[[ INPUT DATA, beginning ]]

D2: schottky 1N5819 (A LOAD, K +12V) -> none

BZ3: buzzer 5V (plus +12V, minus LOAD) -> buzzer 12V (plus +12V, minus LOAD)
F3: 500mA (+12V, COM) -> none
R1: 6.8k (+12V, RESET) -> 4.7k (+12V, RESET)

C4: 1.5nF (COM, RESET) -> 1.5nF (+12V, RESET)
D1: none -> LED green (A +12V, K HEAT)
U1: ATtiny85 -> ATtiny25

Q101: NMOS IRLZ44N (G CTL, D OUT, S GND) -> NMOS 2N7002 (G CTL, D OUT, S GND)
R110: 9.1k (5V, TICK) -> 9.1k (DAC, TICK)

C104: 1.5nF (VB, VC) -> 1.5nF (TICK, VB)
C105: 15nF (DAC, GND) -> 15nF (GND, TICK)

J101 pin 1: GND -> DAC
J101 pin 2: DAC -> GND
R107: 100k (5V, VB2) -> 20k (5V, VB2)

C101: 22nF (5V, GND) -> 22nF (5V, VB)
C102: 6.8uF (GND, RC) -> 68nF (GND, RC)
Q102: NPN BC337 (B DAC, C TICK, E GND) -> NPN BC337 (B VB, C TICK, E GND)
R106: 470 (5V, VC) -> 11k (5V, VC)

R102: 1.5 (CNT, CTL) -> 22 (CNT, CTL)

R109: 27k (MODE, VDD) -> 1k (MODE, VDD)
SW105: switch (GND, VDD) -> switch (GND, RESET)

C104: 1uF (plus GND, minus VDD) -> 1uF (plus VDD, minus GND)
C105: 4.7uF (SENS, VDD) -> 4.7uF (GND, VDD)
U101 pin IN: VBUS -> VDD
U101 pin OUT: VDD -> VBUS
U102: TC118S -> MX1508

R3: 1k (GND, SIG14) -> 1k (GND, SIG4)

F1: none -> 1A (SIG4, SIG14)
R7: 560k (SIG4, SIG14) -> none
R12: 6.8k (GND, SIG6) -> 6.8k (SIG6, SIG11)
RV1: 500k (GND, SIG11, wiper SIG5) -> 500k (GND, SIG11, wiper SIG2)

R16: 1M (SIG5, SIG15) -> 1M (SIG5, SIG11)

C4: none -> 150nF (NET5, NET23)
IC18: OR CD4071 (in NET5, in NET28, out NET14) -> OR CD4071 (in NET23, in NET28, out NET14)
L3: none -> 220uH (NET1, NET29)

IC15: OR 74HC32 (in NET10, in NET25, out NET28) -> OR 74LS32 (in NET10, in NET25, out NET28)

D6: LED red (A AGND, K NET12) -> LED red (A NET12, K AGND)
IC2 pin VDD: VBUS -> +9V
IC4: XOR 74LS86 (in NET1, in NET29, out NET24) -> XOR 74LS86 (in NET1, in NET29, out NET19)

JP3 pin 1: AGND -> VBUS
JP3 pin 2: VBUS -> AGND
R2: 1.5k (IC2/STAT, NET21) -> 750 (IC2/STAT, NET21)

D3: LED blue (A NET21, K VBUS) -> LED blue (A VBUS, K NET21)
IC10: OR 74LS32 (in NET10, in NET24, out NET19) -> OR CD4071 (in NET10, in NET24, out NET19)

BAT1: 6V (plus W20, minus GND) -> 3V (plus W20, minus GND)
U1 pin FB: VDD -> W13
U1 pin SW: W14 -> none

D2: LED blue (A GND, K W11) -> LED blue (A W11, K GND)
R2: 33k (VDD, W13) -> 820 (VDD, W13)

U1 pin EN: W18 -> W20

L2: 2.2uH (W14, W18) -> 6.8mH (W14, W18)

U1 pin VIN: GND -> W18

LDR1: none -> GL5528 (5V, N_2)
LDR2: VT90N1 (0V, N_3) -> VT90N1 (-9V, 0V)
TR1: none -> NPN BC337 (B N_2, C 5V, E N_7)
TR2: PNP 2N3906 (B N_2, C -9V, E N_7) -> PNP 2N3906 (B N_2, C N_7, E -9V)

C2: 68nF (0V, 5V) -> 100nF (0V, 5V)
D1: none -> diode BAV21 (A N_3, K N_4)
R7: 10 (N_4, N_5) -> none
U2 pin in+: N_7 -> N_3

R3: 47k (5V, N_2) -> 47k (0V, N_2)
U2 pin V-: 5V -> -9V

[[ INPUT DATA, end ]]

## ASSIGNMENT
Word for word, transcribe all of the records.

## COMPLETED EXERCISE
D2: schottky 1N5819 (A LOAD, K +12V) -> none

BZ3: buzzer 5V (plus +12V, minus LOAD) -> buzzer 12V (plus +12V, minus LOAD)
F3: 500mA (+12V, COM) -> none
R1: 6.8k (+12V, RESET) -> 4.7k (+12V, RESET)

C4: 1.5nF (COM, RESET) -> 1.5nF (+12V, RESET)
D1: none -> LED green (A +12V, K HEAT)
U1: ATtiny85 -> ATtiny25

Q101: NMOS IRLZ44N (G CTL, D OUT, S GND) -> NMOS 2N7002 (G CTL, D OUT, S GND)
R110: 9.1k (5V, TICK) -> 9.1k (DAC, TICK)

C104: 1.5nF (VB, VC) -> 1.5nF (TICK, VB)
C105: 15nF (DAC, GND) -> 15nF (GND, TICK)

J101 pin 1: GND -> DAC
J101 pin 2: DAC -> GND
R107: 100k (5V, VB2) -> 20k (5V, VB2)

C101: 22nF (5V, GND) -> 22nF (5V, VB)
C102: 6.8uF (GND, RC) -> 68nF (GND, RC)
Q102: NPN BC337 (B DAC, C TICK, E GND) -> NPN BC337 (B VB, C TICK, E GND)
R106: 470 (5V, VC) -> 11k (5V, VC)

R102: 1.5 (CNT, CTL) -> 22 (CNT, CTL)

R109: 27k (MODE, VDD) -> 1k (MODE, VDD)
SW105: switch (GND, VDD) -> switch (GND, RESET)

C104: 1uF (plus GND, minus VDD) -> 1uF (plus VDD, minus GND)
C105: 4.7uF (SENS, VDD) -> 4.7uF (GND, VDD)
U101 pin IN: VBUS -> VDD
U101 pin OUT: VDD -> VBUS
U102: TC118S -> MX1508

R3: 1k (GND, SIG14) -> 1k (GND, SIG4)

F1: none -> 1A (SIG4, SIG14)
R7: 560k (SIG4, SIG14) -> none
R12: 6.8k (GND, SIG6) -> 6.8k (SIG6, SIG11)
RV1: 500k (GND, SIG11, wiper SIG5) -> 500k (GND, SIG11, wiper SIG2)

R16: 1M (SIG5, SIG15) -> 1M (SIG5, SIG11)

C4: none -> 150nF (NET5, NET23)
IC18: OR CD4071 (in NET5, in NET28, out NET14) -> OR CD4071 (in NET23, in NET28, out NET14)
L3: none -> 220uH (NET1, NET29)

IC15: OR 74HC32 (in NET10, in NET25, out NET28) -> OR 74LS32 (in NET10, in NET25, out NET28)

D6: LED red (A AGND, K NET12) -> LED red (A NET12, K AGND)
IC2 pin VDD: VBUS -> +9V
IC4: XOR 74LS86 (in NET1, in NET29, out NET24) -> XOR 74LS86 (in NET1, in NET29, out NET19)

JP3 pin 1: AGND -> VBUS
JP3 pin 2: VBUS -> AGND
R2: 1.5k (IC2/STAT, NET21) -> 750 (IC2/STAT, NET21)

D3: LED blue (A NET21, K VBUS) -> LED blue (A VBUS, K NET21)
IC10: OR 74LS32 (in NET10, in NET24, out NET19) -> OR CD4071 (in NET10, in NET24, out NET19)

BAT1: 6V (plus W20, minus GND) -> 3V (plus W20, minus GND)
U1 pin FB: VDD -> W13
U1 pin SW: W14 -> none

D2: LED blue (A GND, K W11) -> LED blue (A W11, K GND)
R2: 33k (VDD, W13) -> 820 (VDD, W13)

U1 pin EN: W18 -> W20

L2: 2.2uH (W14, W18) -> 6.8mH (W14, W18)

U1 pin VIN: GND -> W18

LDR1: none -> GL5528 (5V, N_2)
LDR2: VT90N1 (0V, N_3) -> VT90N1 (-9V, 0V)
TR1: none -> NPN BC337 (B N_2, C 5V, E N_7)
TR2: PNP 2N3906 (B N_2, C -9V, E N_7) -> PNP 2N3906 (B N_2, C N_7, E -9V)

C2: 68nF (0V, 5V) -> 100nF (0V, 5V)
D1: none -> diode BAV21 (A N_3, K N_4)
R7: 10 (N_4, N_5) -> none
U2 pin in+: N_7 -> N_3

R3: 47k (5V, N_2) -> 47k (0V, N_2)
U2 pin V-: 5V -> -9V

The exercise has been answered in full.